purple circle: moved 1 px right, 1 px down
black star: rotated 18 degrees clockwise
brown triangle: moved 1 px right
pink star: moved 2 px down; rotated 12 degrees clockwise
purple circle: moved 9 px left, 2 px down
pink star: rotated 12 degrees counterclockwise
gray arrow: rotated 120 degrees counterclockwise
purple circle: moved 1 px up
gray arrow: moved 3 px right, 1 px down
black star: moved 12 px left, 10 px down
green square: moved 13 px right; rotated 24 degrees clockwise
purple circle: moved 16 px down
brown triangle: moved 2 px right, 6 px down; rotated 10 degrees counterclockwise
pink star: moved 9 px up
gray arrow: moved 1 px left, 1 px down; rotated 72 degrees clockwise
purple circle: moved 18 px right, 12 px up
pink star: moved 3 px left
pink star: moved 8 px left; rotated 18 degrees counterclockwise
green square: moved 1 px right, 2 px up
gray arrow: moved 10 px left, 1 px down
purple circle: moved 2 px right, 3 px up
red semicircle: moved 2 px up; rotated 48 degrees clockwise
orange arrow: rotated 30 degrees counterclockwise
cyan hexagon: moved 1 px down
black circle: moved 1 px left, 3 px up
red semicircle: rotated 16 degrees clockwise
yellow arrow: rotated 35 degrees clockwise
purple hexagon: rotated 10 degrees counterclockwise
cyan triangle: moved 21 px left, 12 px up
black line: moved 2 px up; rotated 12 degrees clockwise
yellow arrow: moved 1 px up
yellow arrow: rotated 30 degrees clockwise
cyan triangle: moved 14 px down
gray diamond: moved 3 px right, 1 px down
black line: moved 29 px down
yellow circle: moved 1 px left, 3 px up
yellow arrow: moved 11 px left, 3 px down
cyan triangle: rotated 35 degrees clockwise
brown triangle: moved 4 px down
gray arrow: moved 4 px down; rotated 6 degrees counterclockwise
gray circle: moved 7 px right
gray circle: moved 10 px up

━━━━━━━━━━━━━━━━

### AIM:
Write out the listing from its start through the line containing "purple circle: moved 1 px up", copying each line verbatim.

### FINAL ANSWER:
purple circle: moved 1 px right, 1 px down
black star: rotated 18 degrees clockwise
brown triangle: moved 1 px right
pink star: moved 2 px down; rotated 12 degrees clockwise
purple circle: moved 9 px left, 2 px down
pink star: rotated 12 degrees counterclockwise
gray arrow: rotated 120 degrees counterclockwise
purple circle: moved 1 px up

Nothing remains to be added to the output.